(Exercise aim) Copy the records from the line containing "green triangle: moved 3 px right, 9 px up" through the line containing "red pentagon: rotated", swapping "yellow line" for "blue line" and keeping everything else the same. Return only those lines.

(Extracted material)
━━━━━━━━━━━━━━━━━━━━

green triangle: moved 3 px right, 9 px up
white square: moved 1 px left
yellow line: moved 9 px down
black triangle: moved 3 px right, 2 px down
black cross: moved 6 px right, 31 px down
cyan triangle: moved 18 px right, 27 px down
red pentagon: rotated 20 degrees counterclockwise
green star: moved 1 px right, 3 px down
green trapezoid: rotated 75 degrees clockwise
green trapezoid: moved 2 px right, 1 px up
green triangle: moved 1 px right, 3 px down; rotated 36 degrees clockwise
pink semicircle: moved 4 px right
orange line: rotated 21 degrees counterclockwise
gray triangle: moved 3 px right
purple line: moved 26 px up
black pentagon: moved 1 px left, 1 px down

━━━━━━━━━━━━━━━━━━━━

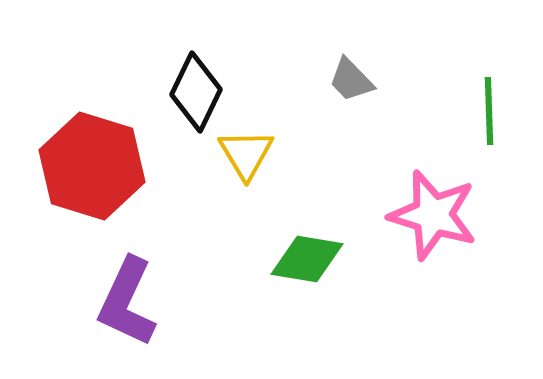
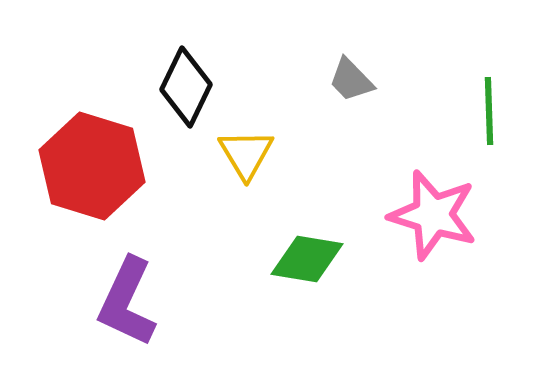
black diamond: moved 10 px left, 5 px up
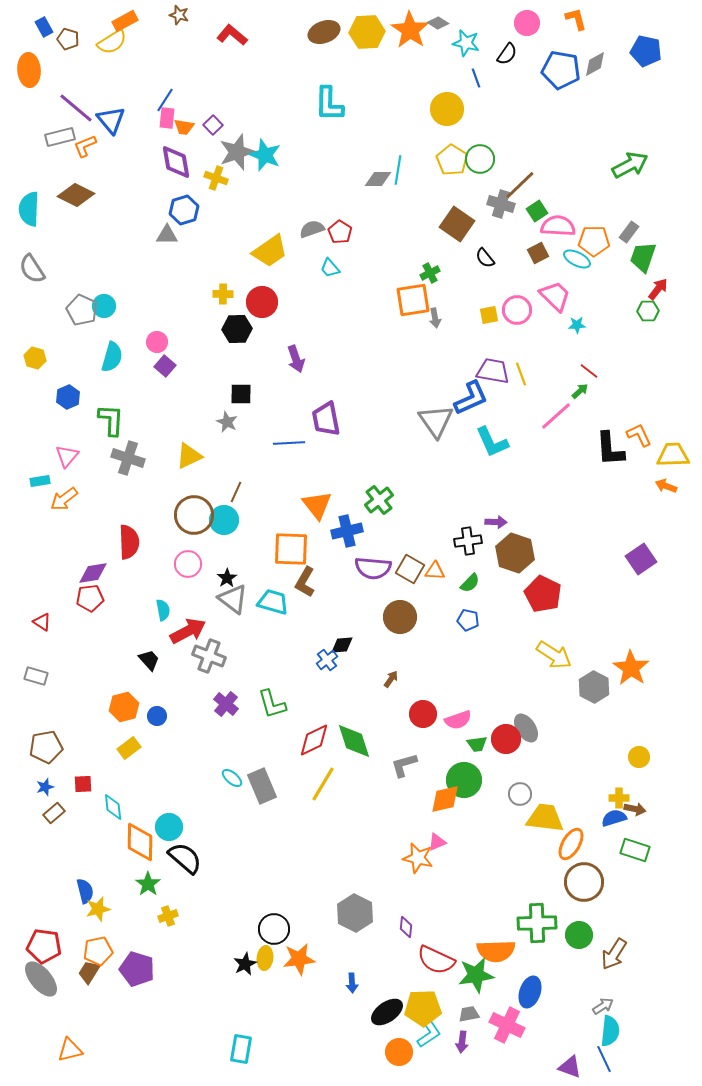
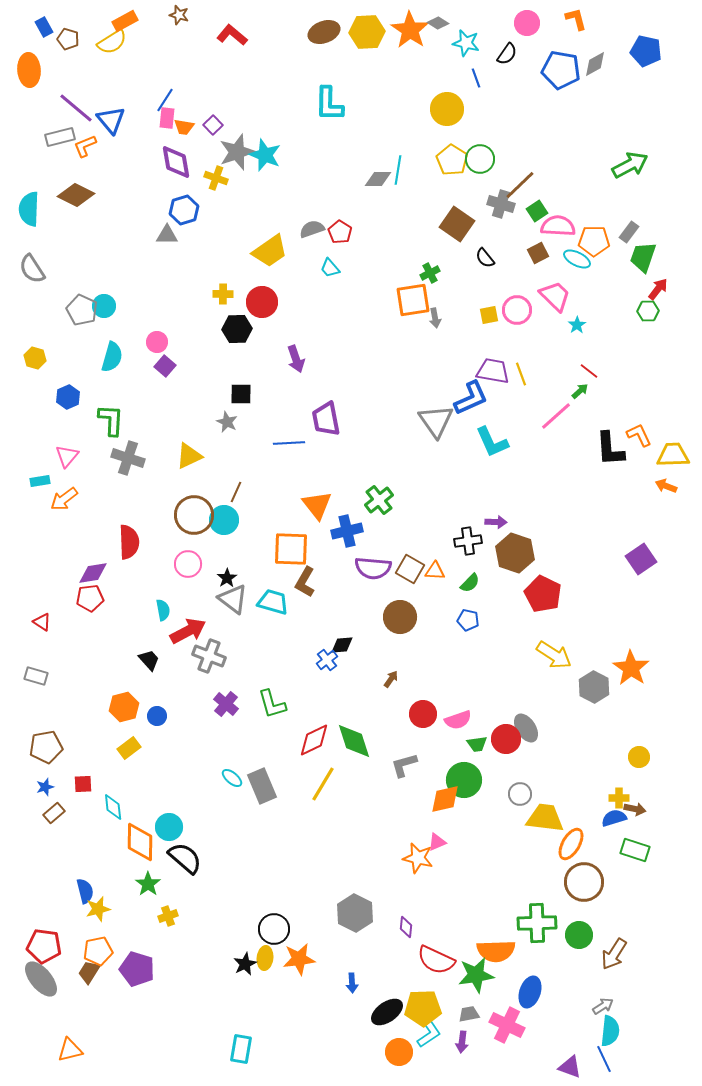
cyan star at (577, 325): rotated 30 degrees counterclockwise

━━━━━━━━━━━━━━━━━━━━

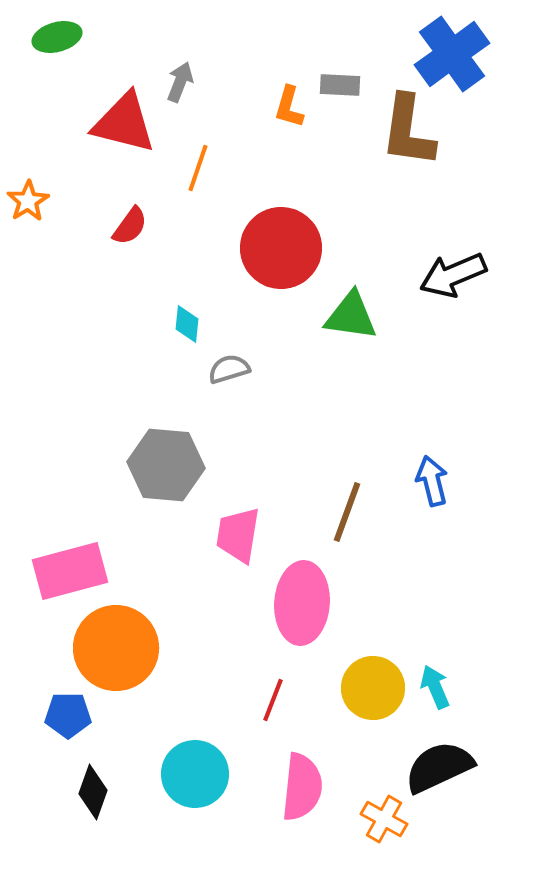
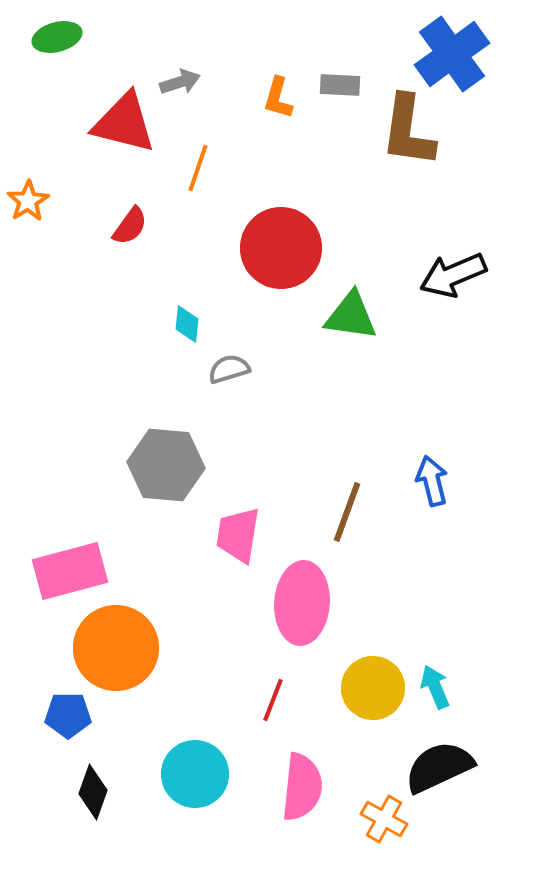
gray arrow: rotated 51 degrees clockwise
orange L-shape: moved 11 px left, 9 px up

━━━━━━━━━━━━━━━━━━━━

(Answer to this problem)
green triangle: moved 3 px right, 9 px up
white square: moved 1 px left
blue line: moved 9 px down
black triangle: moved 3 px right, 2 px down
black cross: moved 6 px right, 31 px down
cyan triangle: moved 18 px right, 27 px down
red pentagon: rotated 20 degrees counterclockwise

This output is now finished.